## WHAT TO WORK ON
Pictures aside, each record should be reproduced exactly.

RECORDS PROVIDED Block Start

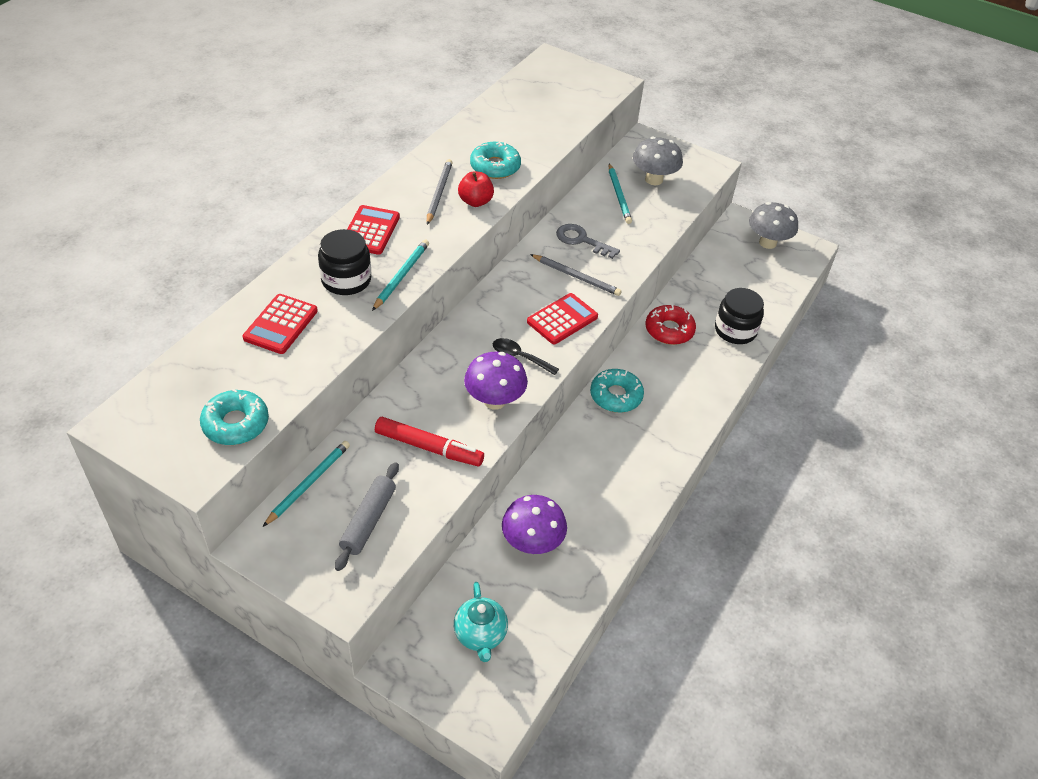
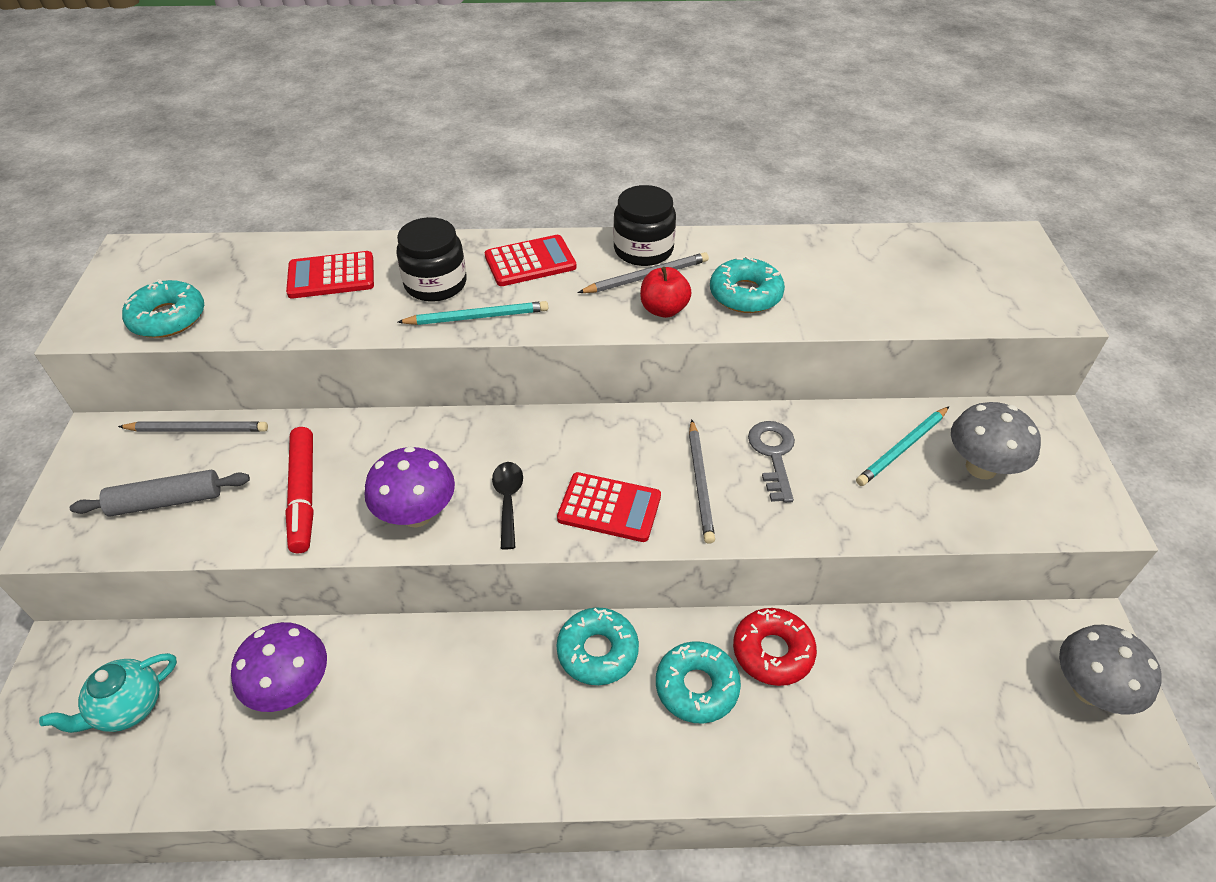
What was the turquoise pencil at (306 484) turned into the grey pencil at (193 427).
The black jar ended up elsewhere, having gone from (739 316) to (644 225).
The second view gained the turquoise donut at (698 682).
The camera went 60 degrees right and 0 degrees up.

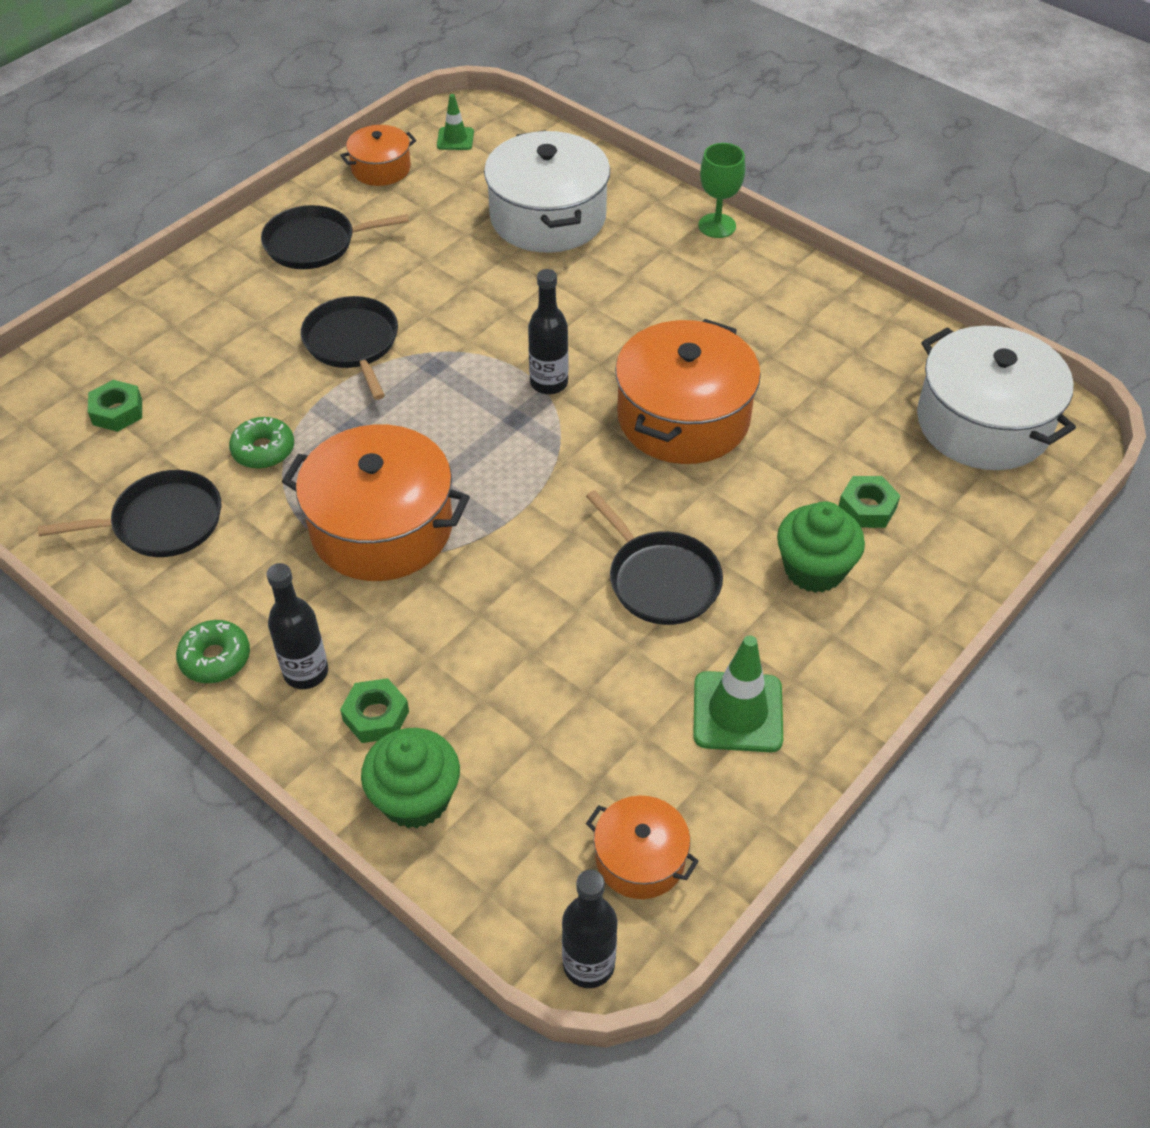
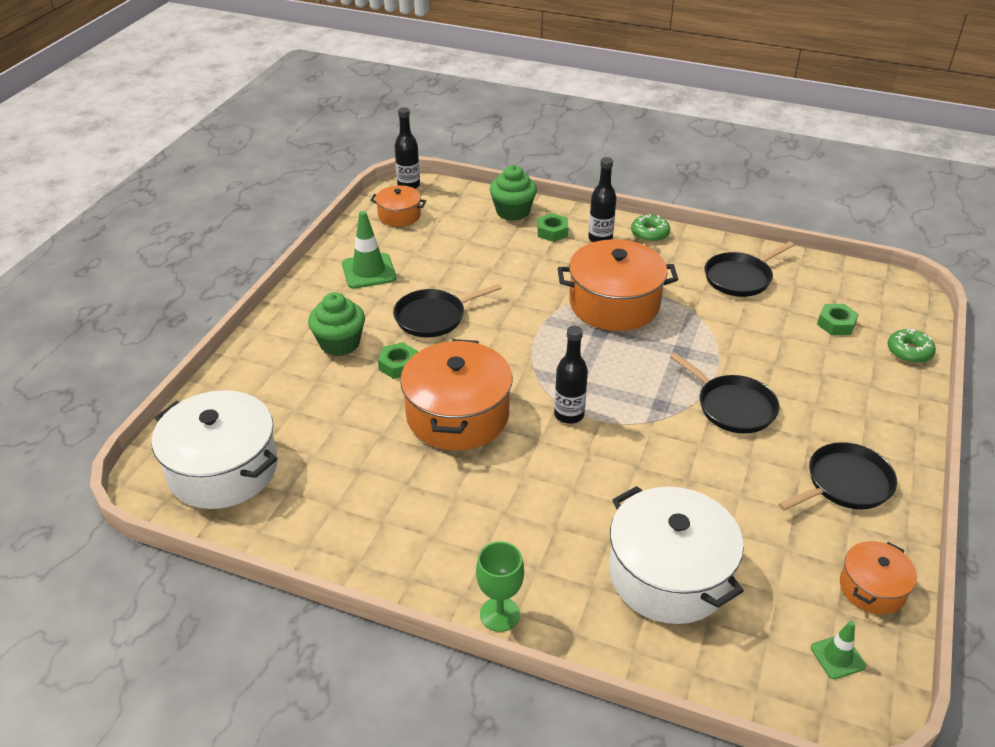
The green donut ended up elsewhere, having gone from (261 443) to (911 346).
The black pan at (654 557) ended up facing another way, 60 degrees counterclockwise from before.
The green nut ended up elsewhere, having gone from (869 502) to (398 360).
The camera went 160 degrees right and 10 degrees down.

RECORDS PROVIDED Block End

## FINAL ANSWER
What was the turquoise pencil at (306 484) turned into the grey pencil at (193 427).
The black jar ended up elsewhere, having gone from (739 316) to (644 225).
The second view gained the turquoise donut at (698 682).
The camera went 60 degrees right and 0 degrees up.

The green donut ended up elsewhere, having gone from (261 443) to (911 346).
The black pan at (654 557) ended up facing another way, 60 degrees counterclockwise from before.
The green nut ended up elsewhere, having gone from (869 502) to (398 360).
The camera went 160 degrees right and 10 degrees down.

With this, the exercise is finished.